EXTRACTED ENTRIES START

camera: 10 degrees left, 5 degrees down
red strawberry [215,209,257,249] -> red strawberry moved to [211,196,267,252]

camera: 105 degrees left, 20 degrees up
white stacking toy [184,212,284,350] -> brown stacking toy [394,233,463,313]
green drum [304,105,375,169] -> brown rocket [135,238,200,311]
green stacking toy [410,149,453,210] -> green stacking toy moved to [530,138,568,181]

EXTRACTED ENTRIES END
EXTRACTED ENTRIES START

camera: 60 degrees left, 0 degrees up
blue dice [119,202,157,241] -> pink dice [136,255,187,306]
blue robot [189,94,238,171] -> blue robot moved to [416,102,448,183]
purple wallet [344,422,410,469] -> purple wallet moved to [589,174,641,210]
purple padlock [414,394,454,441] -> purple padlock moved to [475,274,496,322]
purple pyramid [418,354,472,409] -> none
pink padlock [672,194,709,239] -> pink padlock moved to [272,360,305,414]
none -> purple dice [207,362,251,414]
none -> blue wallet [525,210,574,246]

EXTRACTED ENTRIES END

> **THE PROBLEM**: In the data above, retype exactly and only the lines between the one holding "pink padlock [672,194,709,239]" and the one holding "none -> blue wallet [525,210,574,246]", inclusive.

> **WRITTEN ANSWER**:
pink padlock [672,194,709,239] -> pink padlock moved to [272,360,305,414]
none -> purple dice [207,362,251,414]
none -> blue wallet [525,210,574,246]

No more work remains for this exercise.